Task objective: Write out the data again exactly, skipping every picture.

Dataset extract:
━━━━━━━━━━━━━━━━

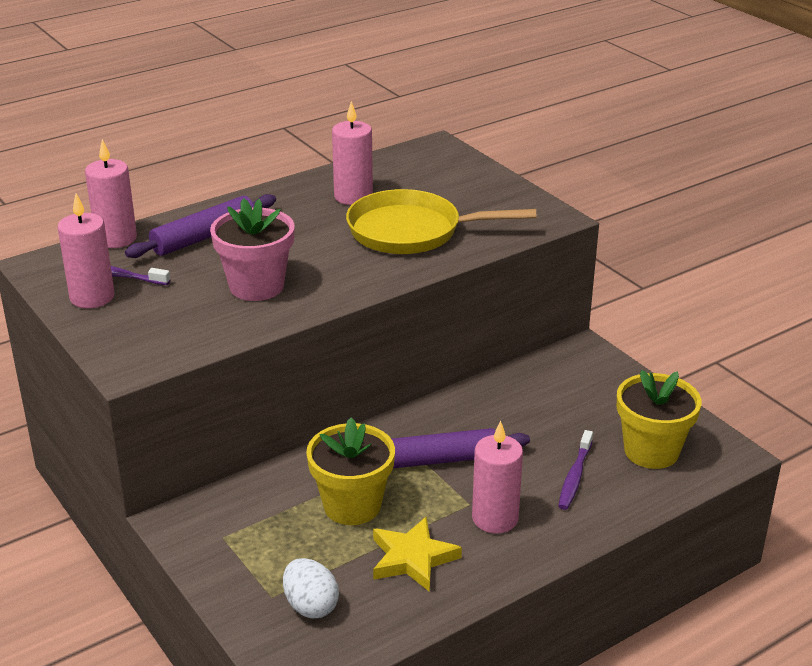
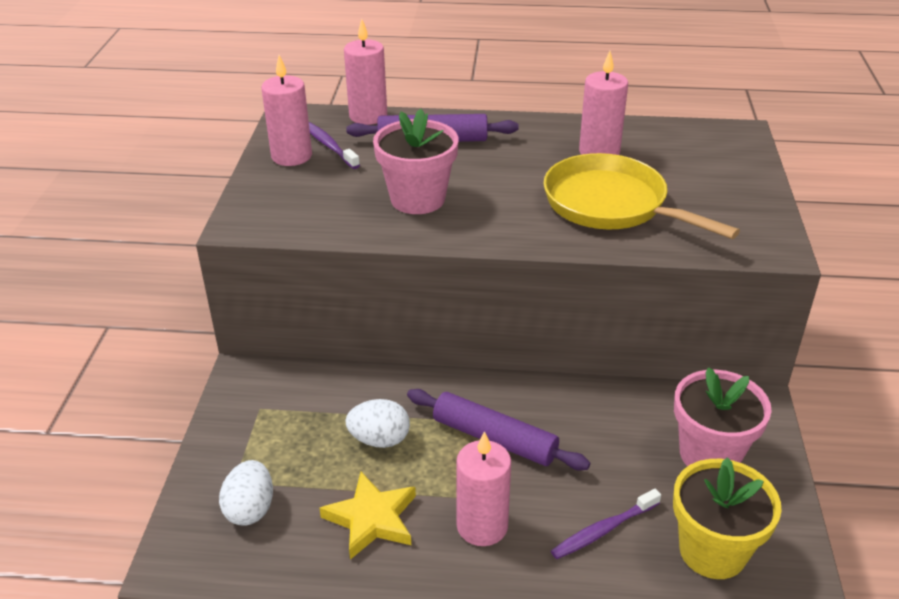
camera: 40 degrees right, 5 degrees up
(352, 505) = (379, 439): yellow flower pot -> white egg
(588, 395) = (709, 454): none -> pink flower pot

━━━━━━━━━━━━━━━━

Task answer:
camera: 40 degrees right, 5 degrees up
(352, 505) = (379, 439): yellow flower pot -> white egg
(588, 395) = (709, 454): none -> pink flower pot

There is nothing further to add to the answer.